▶ **Objective**
Count the lines below that contain the string "acciaccatura", and reply with only the number.

** Start of Information provided **

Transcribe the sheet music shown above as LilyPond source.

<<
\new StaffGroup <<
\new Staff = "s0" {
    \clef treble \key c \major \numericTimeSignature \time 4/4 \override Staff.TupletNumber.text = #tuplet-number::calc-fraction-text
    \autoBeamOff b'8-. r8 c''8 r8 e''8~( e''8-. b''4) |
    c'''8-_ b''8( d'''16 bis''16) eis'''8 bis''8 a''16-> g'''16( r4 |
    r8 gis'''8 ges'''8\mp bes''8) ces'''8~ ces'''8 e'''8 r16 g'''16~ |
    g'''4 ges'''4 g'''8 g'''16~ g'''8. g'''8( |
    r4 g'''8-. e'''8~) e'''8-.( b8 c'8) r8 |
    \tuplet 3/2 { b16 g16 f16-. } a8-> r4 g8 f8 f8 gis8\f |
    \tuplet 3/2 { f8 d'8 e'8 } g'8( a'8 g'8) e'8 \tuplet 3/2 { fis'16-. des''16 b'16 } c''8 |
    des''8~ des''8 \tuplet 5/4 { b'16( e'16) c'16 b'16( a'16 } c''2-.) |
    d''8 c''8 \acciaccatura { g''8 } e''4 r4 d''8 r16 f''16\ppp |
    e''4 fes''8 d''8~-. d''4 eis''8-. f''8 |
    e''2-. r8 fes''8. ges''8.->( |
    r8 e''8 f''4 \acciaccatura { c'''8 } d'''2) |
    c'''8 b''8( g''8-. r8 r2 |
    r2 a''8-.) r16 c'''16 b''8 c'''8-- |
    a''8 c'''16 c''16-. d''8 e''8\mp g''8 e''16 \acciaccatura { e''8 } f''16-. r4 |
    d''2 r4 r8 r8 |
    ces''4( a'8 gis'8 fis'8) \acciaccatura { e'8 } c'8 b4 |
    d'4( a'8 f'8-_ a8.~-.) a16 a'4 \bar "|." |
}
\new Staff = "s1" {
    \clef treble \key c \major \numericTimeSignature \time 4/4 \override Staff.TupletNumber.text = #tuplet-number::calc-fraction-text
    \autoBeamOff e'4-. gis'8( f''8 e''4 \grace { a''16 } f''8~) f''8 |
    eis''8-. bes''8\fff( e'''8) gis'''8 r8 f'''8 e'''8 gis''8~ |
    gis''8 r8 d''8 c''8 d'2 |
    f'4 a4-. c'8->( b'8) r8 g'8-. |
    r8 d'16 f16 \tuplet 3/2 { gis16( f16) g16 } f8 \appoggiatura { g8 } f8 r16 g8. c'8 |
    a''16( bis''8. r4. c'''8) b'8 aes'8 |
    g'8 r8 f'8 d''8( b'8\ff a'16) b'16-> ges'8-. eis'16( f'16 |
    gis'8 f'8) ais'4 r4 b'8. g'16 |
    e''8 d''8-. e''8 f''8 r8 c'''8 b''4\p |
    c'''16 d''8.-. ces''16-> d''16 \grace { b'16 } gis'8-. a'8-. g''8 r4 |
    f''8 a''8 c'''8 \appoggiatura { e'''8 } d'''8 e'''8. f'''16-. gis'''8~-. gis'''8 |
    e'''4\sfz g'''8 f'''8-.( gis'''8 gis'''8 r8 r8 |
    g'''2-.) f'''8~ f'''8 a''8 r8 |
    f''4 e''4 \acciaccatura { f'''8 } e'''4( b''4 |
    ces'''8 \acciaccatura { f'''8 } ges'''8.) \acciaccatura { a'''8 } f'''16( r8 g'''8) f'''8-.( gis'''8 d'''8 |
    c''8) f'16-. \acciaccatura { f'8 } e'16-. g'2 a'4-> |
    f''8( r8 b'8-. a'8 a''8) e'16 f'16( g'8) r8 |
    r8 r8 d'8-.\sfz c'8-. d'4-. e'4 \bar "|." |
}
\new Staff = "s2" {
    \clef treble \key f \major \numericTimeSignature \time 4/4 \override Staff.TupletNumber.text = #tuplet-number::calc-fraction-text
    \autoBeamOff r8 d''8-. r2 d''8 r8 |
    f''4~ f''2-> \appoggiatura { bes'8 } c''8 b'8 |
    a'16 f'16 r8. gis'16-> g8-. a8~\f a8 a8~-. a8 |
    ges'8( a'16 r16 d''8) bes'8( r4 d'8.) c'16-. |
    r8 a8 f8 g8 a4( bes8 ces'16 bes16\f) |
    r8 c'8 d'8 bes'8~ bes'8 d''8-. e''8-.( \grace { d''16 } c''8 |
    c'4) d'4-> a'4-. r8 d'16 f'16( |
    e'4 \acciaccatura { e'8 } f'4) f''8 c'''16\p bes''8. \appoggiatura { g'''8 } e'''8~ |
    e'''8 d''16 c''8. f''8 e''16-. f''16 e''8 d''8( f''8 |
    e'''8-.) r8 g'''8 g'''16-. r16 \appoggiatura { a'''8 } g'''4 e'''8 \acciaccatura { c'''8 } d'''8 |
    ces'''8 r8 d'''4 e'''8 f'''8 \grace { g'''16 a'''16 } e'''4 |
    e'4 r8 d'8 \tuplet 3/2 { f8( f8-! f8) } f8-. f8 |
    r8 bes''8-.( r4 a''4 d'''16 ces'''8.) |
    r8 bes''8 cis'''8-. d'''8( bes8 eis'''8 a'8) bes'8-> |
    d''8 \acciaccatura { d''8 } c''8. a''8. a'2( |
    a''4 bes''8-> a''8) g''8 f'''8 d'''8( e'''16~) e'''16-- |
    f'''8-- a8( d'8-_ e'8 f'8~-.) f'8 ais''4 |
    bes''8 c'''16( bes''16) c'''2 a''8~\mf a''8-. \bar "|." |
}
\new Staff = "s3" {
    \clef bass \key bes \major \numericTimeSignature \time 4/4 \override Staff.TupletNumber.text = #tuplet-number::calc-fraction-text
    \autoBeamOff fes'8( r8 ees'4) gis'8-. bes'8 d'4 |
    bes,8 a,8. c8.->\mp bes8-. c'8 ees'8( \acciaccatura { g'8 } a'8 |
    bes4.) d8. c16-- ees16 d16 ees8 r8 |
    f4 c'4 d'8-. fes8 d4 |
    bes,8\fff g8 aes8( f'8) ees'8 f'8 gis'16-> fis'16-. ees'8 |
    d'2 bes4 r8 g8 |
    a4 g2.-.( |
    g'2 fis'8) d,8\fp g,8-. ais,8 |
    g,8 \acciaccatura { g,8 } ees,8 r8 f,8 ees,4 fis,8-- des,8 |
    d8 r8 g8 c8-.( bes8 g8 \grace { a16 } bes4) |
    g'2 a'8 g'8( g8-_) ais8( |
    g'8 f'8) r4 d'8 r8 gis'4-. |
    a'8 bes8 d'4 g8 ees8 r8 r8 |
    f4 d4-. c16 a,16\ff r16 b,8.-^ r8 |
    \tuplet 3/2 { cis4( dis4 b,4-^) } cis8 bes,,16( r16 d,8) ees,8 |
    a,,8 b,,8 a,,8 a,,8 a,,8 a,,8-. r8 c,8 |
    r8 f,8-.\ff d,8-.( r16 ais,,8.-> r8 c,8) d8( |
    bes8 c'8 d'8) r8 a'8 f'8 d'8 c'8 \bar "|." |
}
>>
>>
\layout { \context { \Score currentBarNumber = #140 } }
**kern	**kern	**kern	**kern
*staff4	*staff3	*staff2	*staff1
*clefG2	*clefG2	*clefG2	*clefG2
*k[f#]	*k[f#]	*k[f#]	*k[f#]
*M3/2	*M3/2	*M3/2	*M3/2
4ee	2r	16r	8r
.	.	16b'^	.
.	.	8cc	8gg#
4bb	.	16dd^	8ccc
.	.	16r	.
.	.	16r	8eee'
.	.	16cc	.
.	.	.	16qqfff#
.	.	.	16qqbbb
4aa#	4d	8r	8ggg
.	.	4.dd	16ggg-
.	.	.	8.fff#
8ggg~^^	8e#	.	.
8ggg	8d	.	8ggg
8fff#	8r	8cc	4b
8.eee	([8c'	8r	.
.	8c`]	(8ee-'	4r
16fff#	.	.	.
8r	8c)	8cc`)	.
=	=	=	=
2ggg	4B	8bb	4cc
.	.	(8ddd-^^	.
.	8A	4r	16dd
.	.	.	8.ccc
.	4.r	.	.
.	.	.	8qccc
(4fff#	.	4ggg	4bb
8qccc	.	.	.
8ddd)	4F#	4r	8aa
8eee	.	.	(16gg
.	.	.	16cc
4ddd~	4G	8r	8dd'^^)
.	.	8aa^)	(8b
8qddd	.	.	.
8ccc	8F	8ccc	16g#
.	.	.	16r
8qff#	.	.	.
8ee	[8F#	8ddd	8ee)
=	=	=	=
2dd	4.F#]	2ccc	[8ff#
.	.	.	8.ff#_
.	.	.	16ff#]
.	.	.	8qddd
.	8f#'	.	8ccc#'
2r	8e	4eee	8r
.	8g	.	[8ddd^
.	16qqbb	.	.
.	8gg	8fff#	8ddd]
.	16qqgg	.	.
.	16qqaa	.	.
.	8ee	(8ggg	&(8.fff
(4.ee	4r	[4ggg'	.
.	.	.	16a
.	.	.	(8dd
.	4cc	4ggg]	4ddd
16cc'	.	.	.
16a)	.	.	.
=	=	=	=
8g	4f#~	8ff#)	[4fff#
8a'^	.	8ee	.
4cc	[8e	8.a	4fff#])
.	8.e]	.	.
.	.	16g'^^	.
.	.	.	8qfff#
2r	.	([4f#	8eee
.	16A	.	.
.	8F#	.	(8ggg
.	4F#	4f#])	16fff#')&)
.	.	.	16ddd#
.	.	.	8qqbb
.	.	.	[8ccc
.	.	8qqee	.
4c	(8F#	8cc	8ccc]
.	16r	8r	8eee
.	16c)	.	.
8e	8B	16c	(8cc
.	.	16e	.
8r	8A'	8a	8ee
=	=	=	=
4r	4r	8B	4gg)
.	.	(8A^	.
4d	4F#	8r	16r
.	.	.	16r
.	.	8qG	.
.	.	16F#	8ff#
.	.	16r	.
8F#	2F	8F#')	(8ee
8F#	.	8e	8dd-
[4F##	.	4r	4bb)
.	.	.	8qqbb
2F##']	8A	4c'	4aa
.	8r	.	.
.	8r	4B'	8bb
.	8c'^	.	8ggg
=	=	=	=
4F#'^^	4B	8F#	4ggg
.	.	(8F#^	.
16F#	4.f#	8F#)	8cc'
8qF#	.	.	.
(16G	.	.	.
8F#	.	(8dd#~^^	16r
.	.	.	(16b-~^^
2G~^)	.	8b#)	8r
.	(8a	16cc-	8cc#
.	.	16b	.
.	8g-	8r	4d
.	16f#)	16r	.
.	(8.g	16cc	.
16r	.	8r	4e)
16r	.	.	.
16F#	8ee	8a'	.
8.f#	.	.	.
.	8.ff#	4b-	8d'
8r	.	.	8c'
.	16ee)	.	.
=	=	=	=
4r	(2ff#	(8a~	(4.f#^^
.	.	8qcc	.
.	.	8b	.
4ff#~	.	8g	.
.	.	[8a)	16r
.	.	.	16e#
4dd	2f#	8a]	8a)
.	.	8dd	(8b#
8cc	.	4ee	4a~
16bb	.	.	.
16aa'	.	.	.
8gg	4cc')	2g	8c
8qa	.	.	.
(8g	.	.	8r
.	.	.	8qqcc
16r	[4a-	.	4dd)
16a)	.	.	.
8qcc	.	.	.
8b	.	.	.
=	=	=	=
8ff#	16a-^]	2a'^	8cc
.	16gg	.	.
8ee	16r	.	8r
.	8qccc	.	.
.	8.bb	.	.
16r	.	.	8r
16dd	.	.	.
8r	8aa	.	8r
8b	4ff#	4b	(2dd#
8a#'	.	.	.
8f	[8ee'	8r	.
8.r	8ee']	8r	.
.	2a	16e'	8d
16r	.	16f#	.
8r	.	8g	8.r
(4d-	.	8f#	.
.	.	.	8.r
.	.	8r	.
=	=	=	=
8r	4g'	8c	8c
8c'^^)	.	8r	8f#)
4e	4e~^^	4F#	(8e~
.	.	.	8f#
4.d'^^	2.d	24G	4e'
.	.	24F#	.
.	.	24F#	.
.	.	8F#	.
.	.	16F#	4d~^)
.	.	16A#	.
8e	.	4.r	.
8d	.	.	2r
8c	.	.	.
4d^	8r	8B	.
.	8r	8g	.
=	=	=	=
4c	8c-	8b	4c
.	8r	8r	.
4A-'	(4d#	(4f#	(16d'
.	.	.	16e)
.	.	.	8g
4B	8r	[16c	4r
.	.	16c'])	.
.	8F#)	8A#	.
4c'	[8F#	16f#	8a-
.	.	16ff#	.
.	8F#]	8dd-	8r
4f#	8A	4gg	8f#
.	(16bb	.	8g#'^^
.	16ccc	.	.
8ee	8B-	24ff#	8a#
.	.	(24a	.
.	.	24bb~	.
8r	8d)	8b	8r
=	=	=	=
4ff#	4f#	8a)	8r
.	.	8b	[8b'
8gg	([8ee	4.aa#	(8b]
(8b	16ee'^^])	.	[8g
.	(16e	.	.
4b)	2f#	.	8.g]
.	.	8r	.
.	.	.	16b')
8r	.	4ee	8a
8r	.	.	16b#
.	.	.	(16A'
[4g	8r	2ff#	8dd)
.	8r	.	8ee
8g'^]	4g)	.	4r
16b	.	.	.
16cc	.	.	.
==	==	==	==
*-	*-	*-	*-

** End of Information provided **

▶ **Answer to the problem**
12